Would you transcribe the entries below, beginning at the line with "orange round brick F8 level 1 -> none" and ending after the line with "red brick B1:C2", exactly, with no picture and nothing more?

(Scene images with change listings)

******

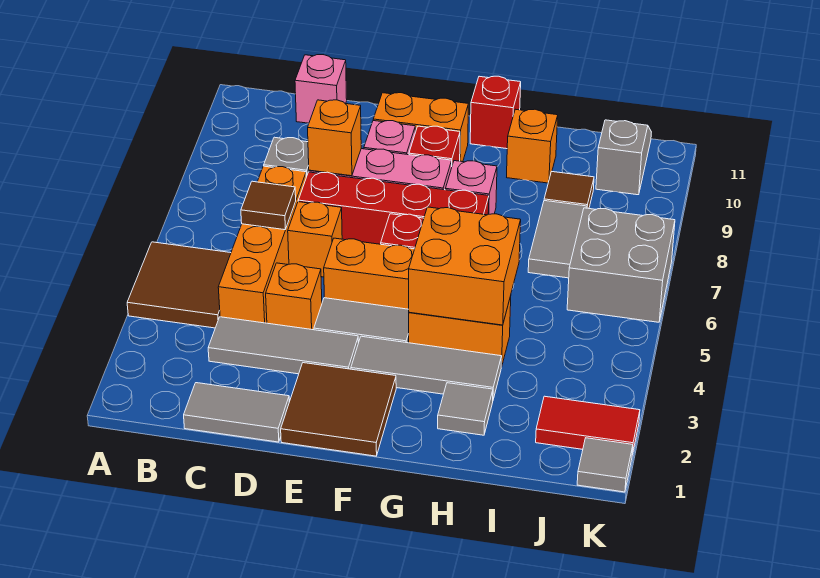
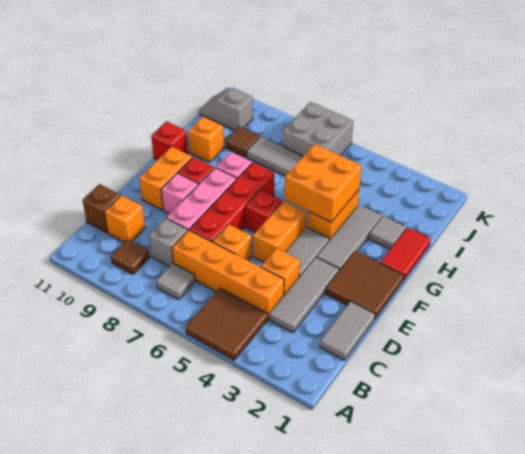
brown tile C6 level 2 -> brown tile B9 level 1
pink brick C11 level 1 -> brown brick C11 level 1
orange brick D8 level 2 -> orange brick C10 level 1
red tile J2:K2 level 1 -> red tile G1:H1 level 1
grey tile K1 level 1 -> grey tile B7 level 1

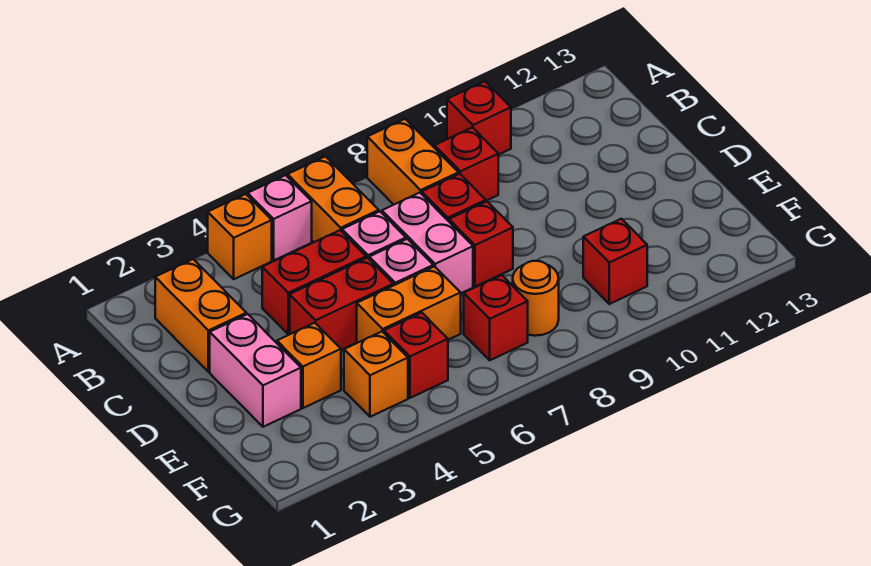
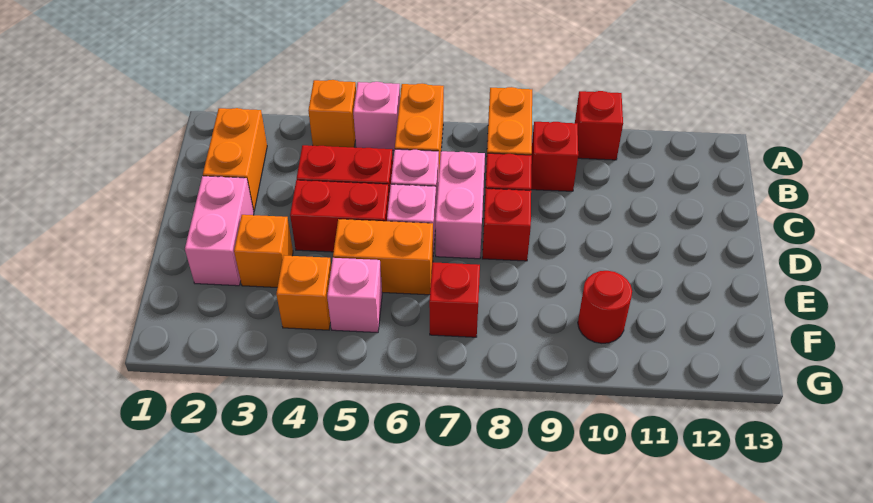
red brick F5 level 1 -> pink brick F5 level 1
orange round brick F8 level 1 -> none
red brick F10 level 1 -> red round brick F10 level 1

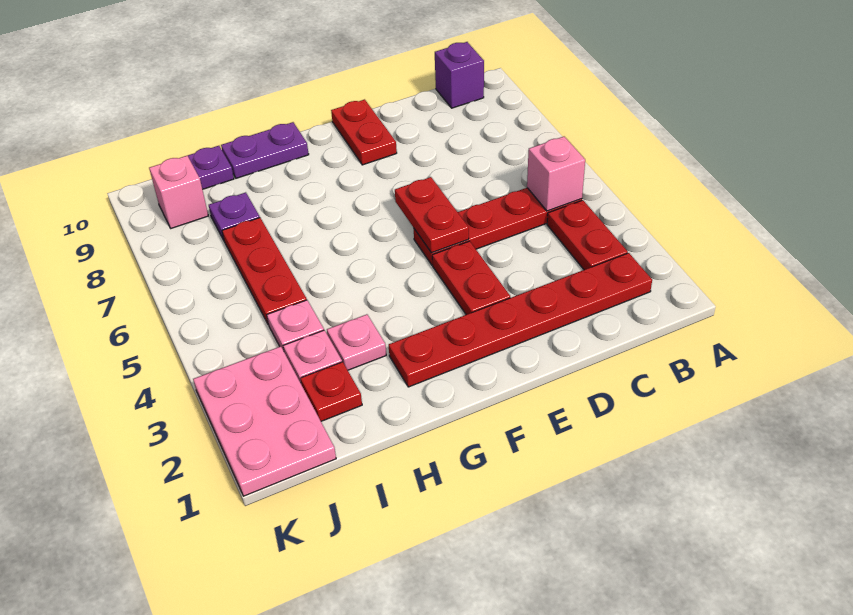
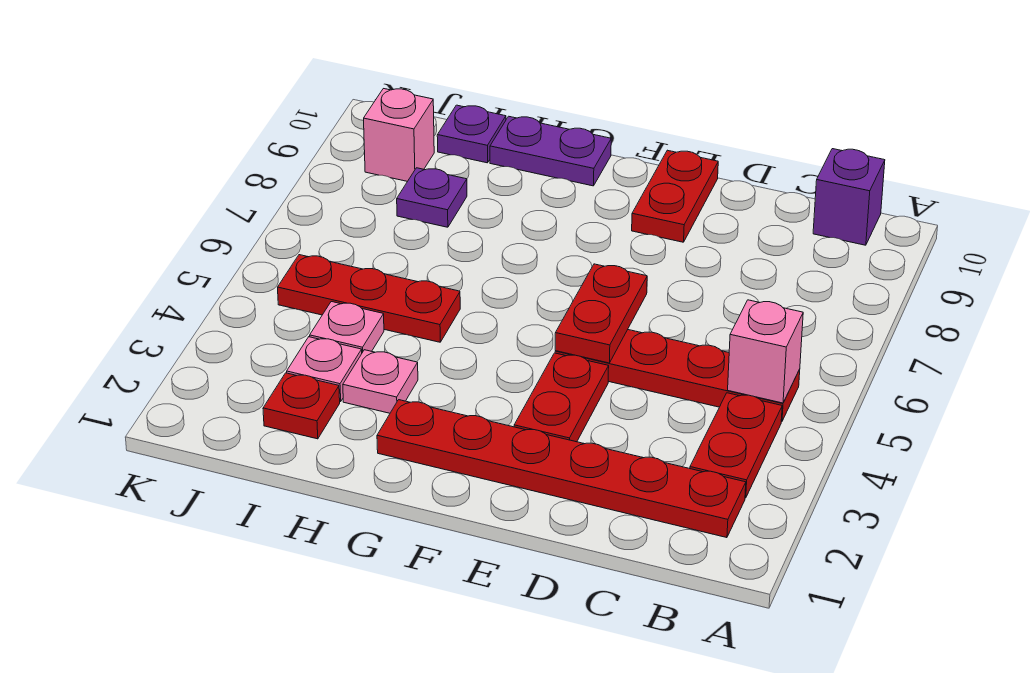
red plate I5:I7 level 1 -> red plate H5:J5 level 1
pink plate J1:K3 level 1 -> none

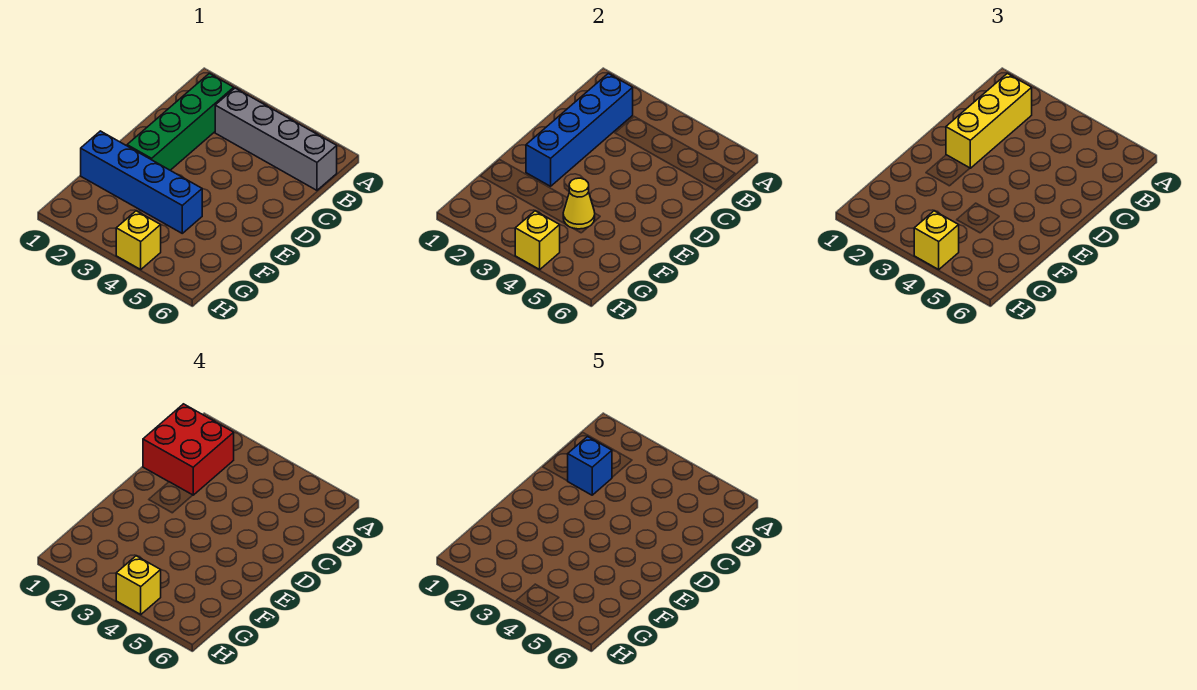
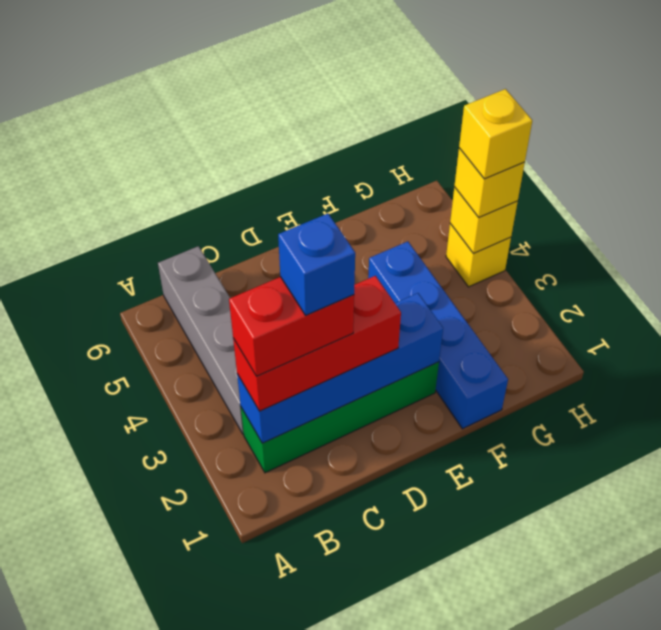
red brick B1:C2 level 4 -> red brick B2:C2 level 4
yellow brick B2:D2 level 3 -> red brick B2:D2 level 3
yellow cone F4 level 2 -> none

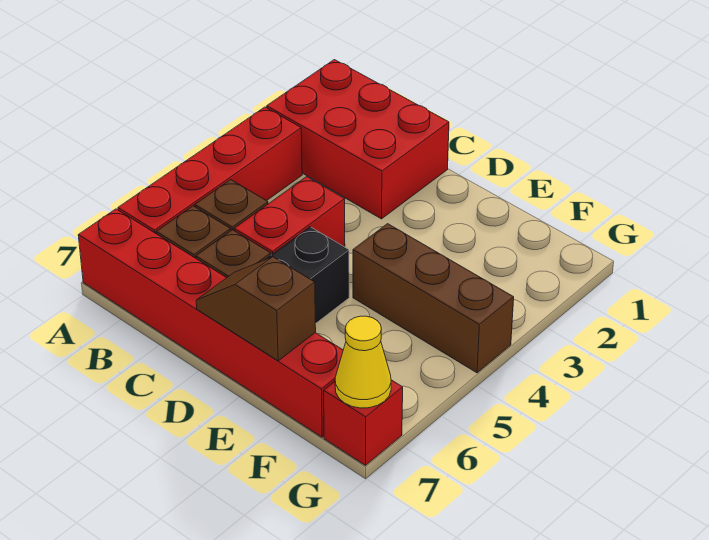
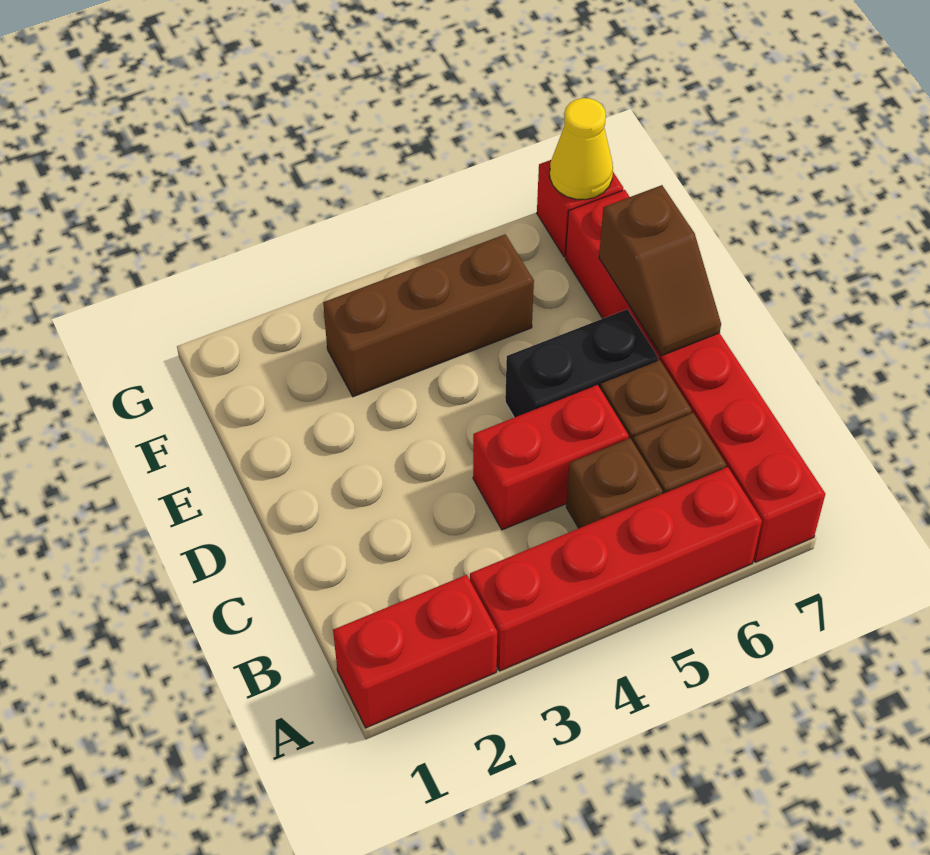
red brick A1:C2 level 1 -> red brick A1:A2 level 1
brown brick E4:G4 level 1 -> brown brick F3:F5 level 1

******

■ OUTPUT FOR THIS EXERCISE:
orange round brick F8 level 1 -> none
red brick F10 level 1 -> red round brick F10 level 1

red plate I5:I7 level 1 -> red plate H5:J5 level 1
pink plate J1:K3 level 1 -> none

red brick B1:C2 level 4 -> red brick B2:C2 level 4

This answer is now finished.